Which lines in the listing below contain the word "size"? Copy each of those lines, treating case as significant.

Records
....................
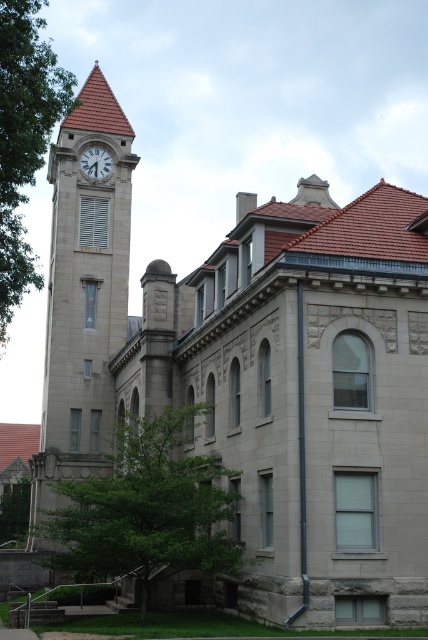
Question: Is green leafy tree at left to the left of green leafy tree at lower left from the viewer's perspective?

Choices:
 (A) yes
 (B) no

Answer: (B)

Question: Can you confirm if green leafy tree at left is positioned to the left of white marble clock at upper left?

Choices:
 (A) yes
 (B) no

Answer: (B)

Question: Which object is positioned closest to the green leafy tree at lower center?

Choices:
 (A) green leafy tree at lower left
 (B) green leafy tree at left

Answer: (B)

Question: Which object appears closest to the camera in this image?

Choices:
 (A) stone clock tower at left
 (B) green leafy tree at lower left
 (C) white marble clock at upper left

Answer: (A)

Question: Does green leafy tree at left appear over white marble clock at upper left?

Choices:
 (A) yes
 (B) no

Answer: (B)

Question: Which point is farther to the camera?

Choices:
 (A) stone clock tower at left
 (B) white marble clock at upper left

Answer: (B)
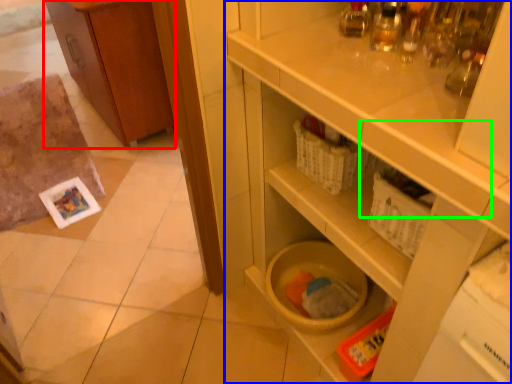
Question: Which object is positioned closest to cabinetry (highlighted by a red box)? Select from cupboard (highlighted by a blue box) and drawer (highlighted by a green box).

Choices:
 (A) cupboard
 (B) drawer

Answer: (A)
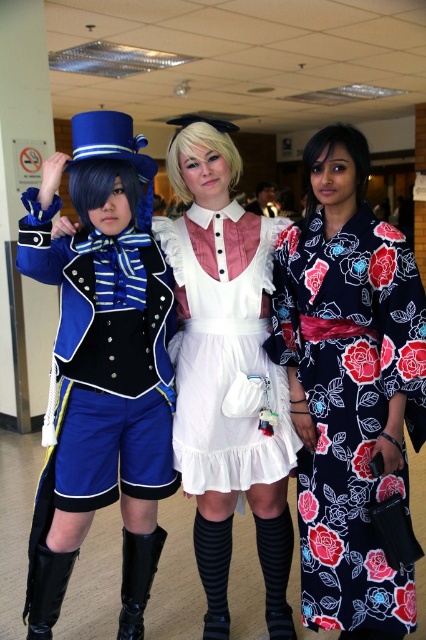
In the scene shown: Who is shorter, white satin dress at center or black leather boot at lower center?

black leather boot at lower center

Is white satin dress at center to the right of black leather boot at lower center from the viewer's perspective?

Indeed, white satin dress at center is positioned on the right side of black leather boot at lower center.

Does point (218, 364) come in front of point (137, 580)?

Yes, point (218, 364) is in front of point (137, 580).

Identify the location of white satin dress at center. This screenshot has width=426, height=640. (224, 362).

Is floral silk kimono at right shorter than black leather boot at lower left?

Incorrect, floral silk kimono at right's height does not fall short of black leather boot at lower left's.

Measure the distance from floral silk kimono at right to black leather boot at lower left.

floral silk kimono at right is 38.75 inches from black leather boot at lower left.

This screenshot has width=426, height=640. Find the location of `floral silk kimono at right`. floral silk kimono at right is located at coordinates (351, 394).

You are a GUI agent. You are given a task and a screenshot of the screen. Output one action in this format:
    pyautogui.click(x=<x>, y=<y>)
    Task: Click on the floral silk kimono at right
    This screenshot has width=426, height=640.
    Given the screenshot: What is the action you would take?
    pyautogui.click(x=351, y=394)

Does floral silk kimono at right appear on the left side of black leather boot at lower center?

Incorrect, floral silk kimono at right is not on the left side of black leather boot at lower center.

Who is lower down, floral silk kimono at right or black leather boot at lower center?

black leather boot at lower center

Between point (397, 557) and point (134, 625), which one is positioned behind?

Positioned behind is point (134, 625).

Find the location of a particular element. The width and height of the screenshot is (426, 640). floral silk kimono at right is located at coordinates [351, 394].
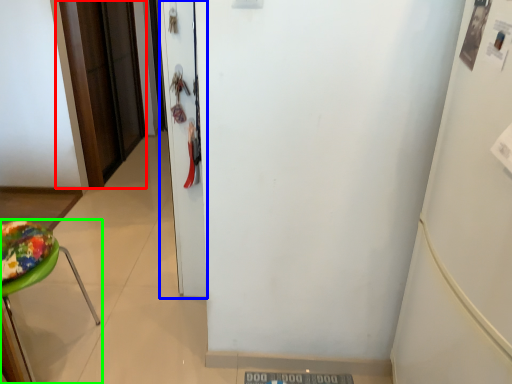
Question: Estimate the real-world distances between objects in this image. Which object is farther from door (highlighted by a red box), door (highlighted by a blue box) or furniture (highlighted by a green box)?

Choices:
 (A) door
 (B) furniture

Answer: (B)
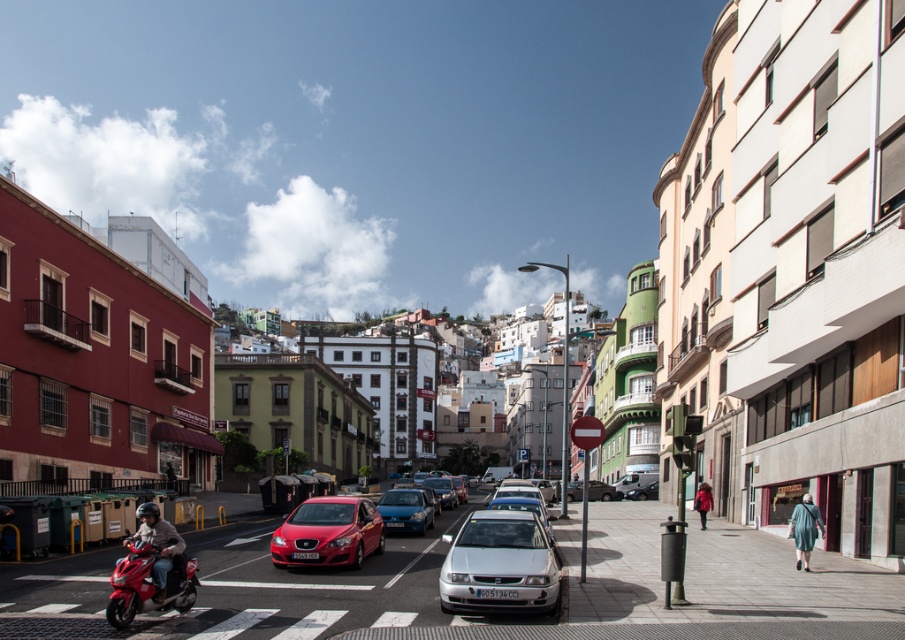
Question: Which object is farther from the camera taking this photo?

Choices:
 (A) shiny red sedan at center
 (B) shiny red scooter at lower left
 (C) blue fabric coat at lower right

Answer: (C)

Question: Can you confirm if silver metallic van at center is positioned below matte red coat at center?

Choices:
 (A) no
 (B) yes

Answer: (B)

Question: Does blue metallic hatchback at center appear under matte red coat at center?

Choices:
 (A) no
 (B) yes

Answer: (B)

Question: Which object is closer to the camera taking this photo?

Choices:
 (A) shiny red sedan at center
 (B) silver metallic van at center
 (C) white metallic car at center
 (D) blue fabric coat at lower right

Answer: (C)

Question: Does matte black motorcycle at lower left have a larger size compared to blue fabric coat at lower right?

Choices:
 (A) yes
 (B) no

Answer: (A)

Question: Which point appears closest to the camera in this image?

Choices:
 (A) (x=540, y=573)
 (B) (x=387, y=525)
 (C) (x=799, y=554)

Answer: (A)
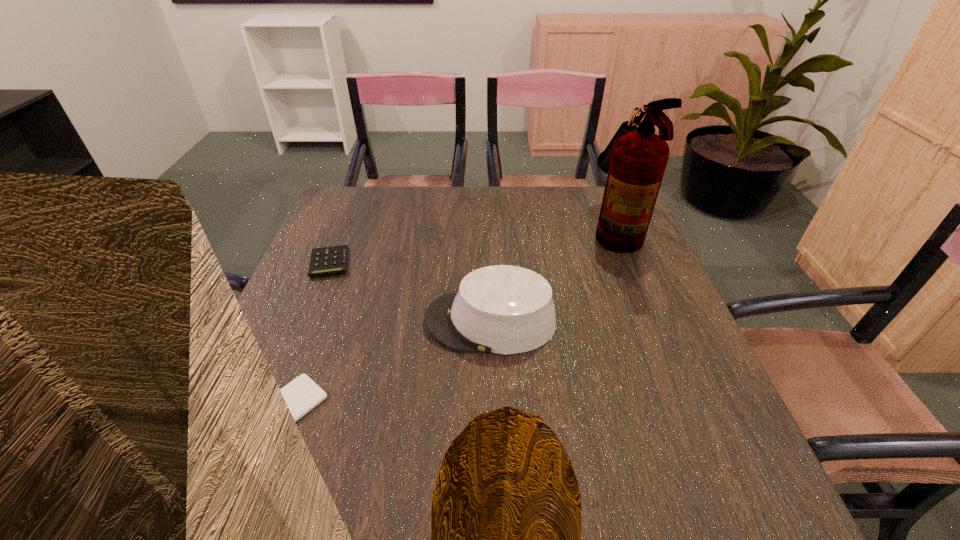
Identify the location of vacant space located 0.110m at the nozzle of the fire extinguisher. The image size is (960, 540). (554, 230).

What are the coordinates of `blank area located on the front-facing side of the third object from left to right` in the screenshot? It's located at (288, 321).

The width and height of the screenshot is (960, 540). I want to click on blank space located on the front-facing side of the third object from left to right, so coord(275,321).

Locate an element on the screen. vacant space located on the front-facing side of the third object from left to right is located at coordinates (328, 321).

Identify the location of free space located on the back of the farther calculator. The image size is (960, 540). (358, 192).

Where is `vacant space located 0.100m on the back of the nearer calculator`? The height and width of the screenshot is (540, 960). vacant space located 0.100m on the back of the nearer calculator is located at coordinates (315, 338).

This screenshot has height=540, width=960. In order to click on object that is at the far edge in this screenshot , I will do `click(635, 159)`.

I want to click on object present at the right edge, so click(x=635, y=159).

Locate an element on the screen. Image resolution: width=960 pixels, height=540 pixels. object at the far right corner is located at coordinates (635, 159).

In the image, there is a desktop. Identify the location of vacant space at the far edge. The width and height of the screenshot is (960, 540). (418, 216).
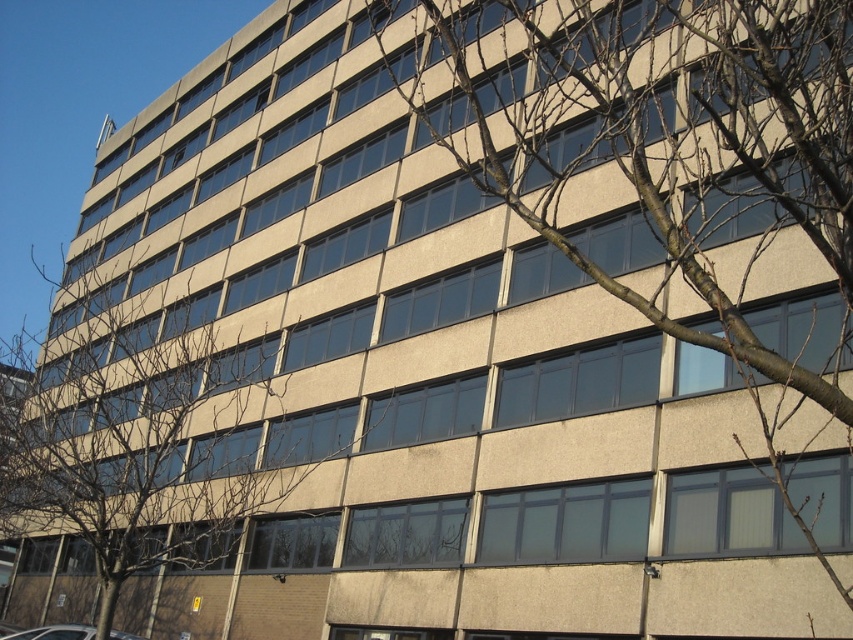
Question: Which point is farther from the camera taking this photo?

Choices:
 (A) (85, 628)
 (B) (67, 500)
 (C) (473, 20)

Answer: (C)

Question: Estimate the real-world distances between objects in this image. Which object is farther from the gray concrete building at center?

Choices:
 (A) bare branches at center
 (B) white glossy car at lower left

Answer: (B)

Question: Which point is closer to the camera?

Choices:
 (A) white glossy car at lower left
 (B) gray concrete building at center
 (C) bare branches at center

Answer: (B)

Question: Does gray concrete building at center have a lesser width compared to bare branches at center?

Choices:
 (A) yes
 (B) no

Answer: (A)

Question: Is the position of gray concrete building at center less distant than that of bare branches at center?

Choices:
 (A) yes
 (B) no

Answer: (A)

Question: Is gray concrete building at center to the left of bare branches at center from the viewer's perspective?

Choices:
 (A) yes
 (B) no

Answer: (B)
....................
▶ OUTPUT BELOW
Question: Does matte black motorcycle at lower left have a larger size compared to blue fabric coat at lower right?
Identify the location of vacant space located 0.110m at the nozzle of the fire extinguisher. The image size is (960, 540). (554, 230).
Identify the location of free space located on the back of the farther calculator. The image size is (960, 540). (358, 192).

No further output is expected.